### [Task details]
Reproduce exactly the line that includes "green line: (155, 343) -> (403, 638), moved" and all lines after it, ending with the last line of the data.

========

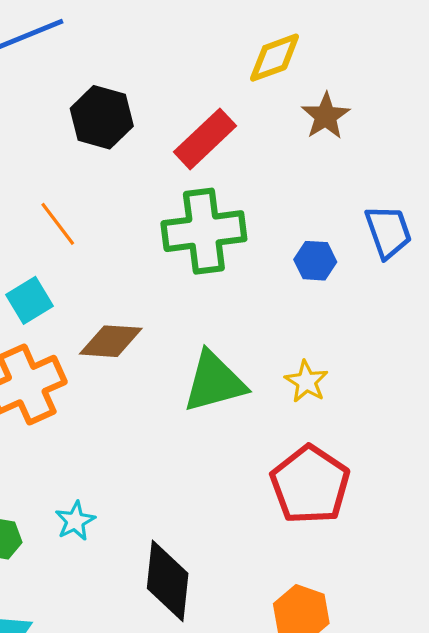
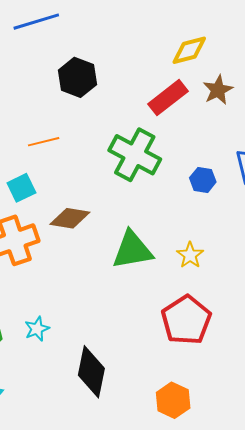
red rectangle: (205, 139) -> (168, 98), moved
orange line: (58, 224) -> (44, 142), turned -72
green cross: (204, 231) -> (135, 155), turned 30

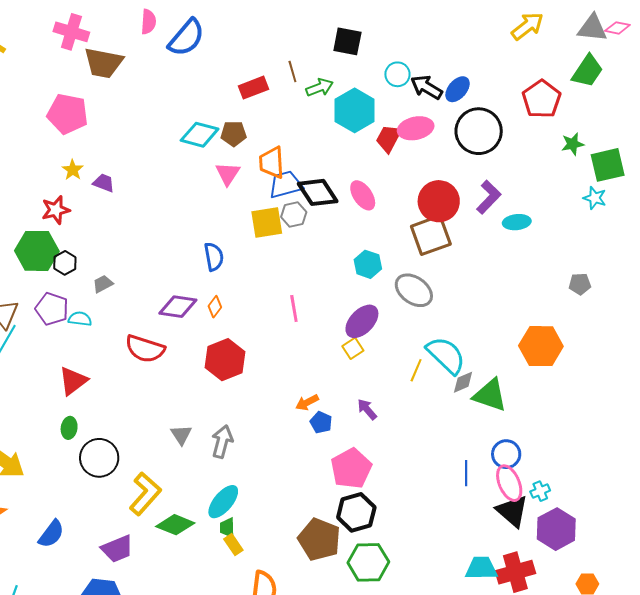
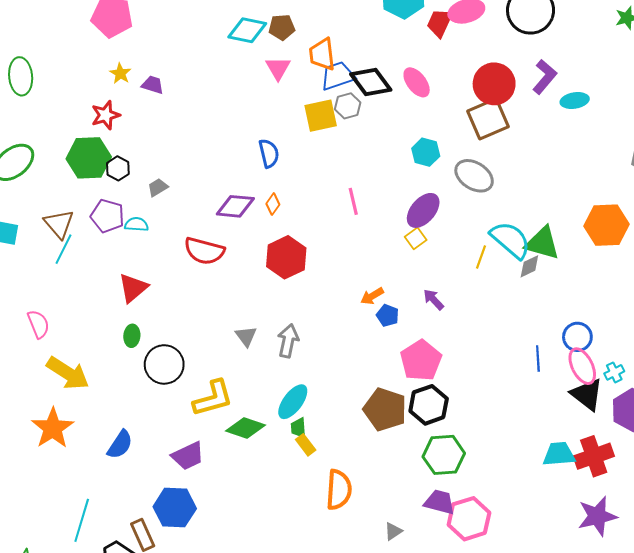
green triangle: (490, 395) -> (542, 243), moved
yellow L-shape: (145, 494) -> (213, 398), turned 36
brown pentagon: (319, 539) -> (385, 409), moved

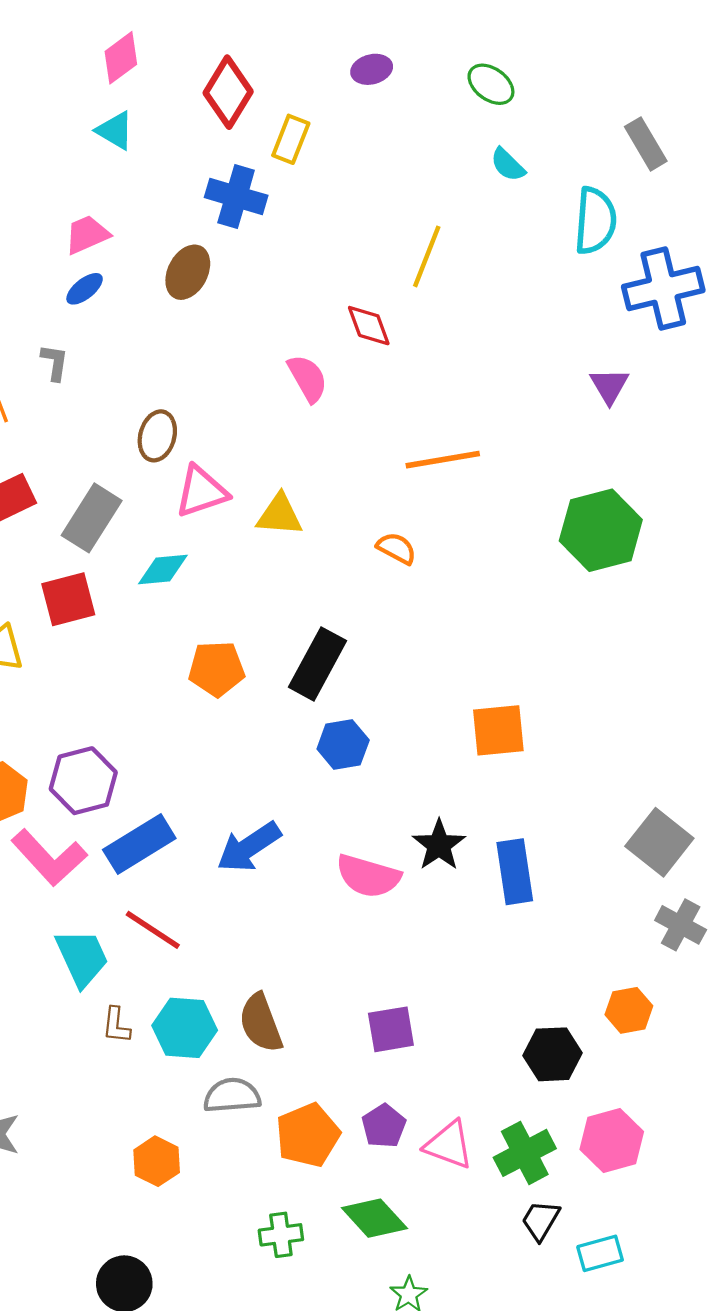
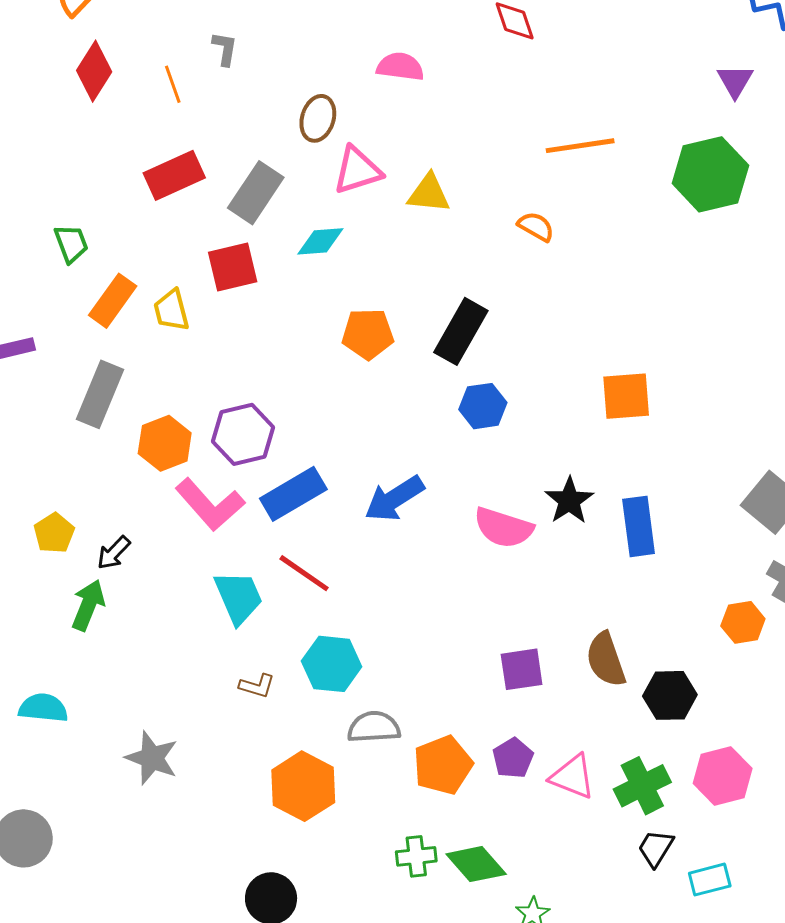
pink semicircle: (308, 378) -> (400, 67), moved, turned -54
green hexagon: (601, 530) -> (710, 174), moved
orange hexagon: (629, 1010) -> (743, 622), moved
brown semicircle: (261, 1023) -> (606, 660), moved
brown L-shape: (116, 1025) -> (257, 686), moved, turned -81
orange hexagon: (157, 1161) -> (303, 786), size x1.5
green diamond: (374, 1218) -> (476, 864), moved

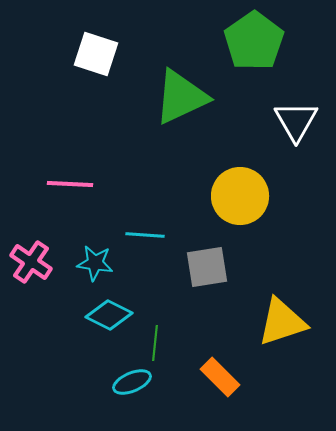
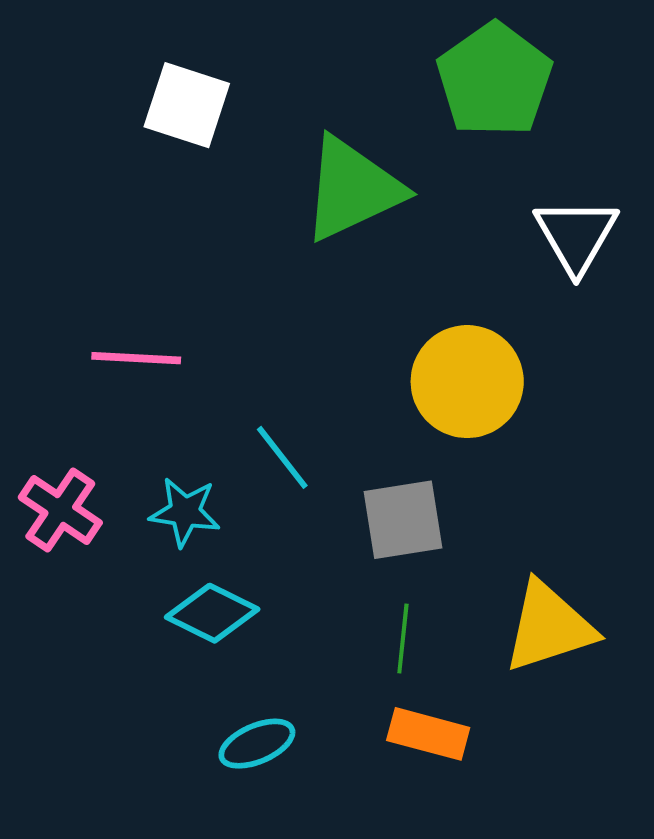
cyan line: (145, 235) -> (282, 457), turned 48
green line: (155, 343) -> (403, 638), moved
orange rectangle: (220, 377) -> (428, 734), turned -30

========

### [Solution for this exercise]
green line: (155, 343) -> (403, 638), moved
orange rectangle: (220, 377) -> (428, 734), turned -30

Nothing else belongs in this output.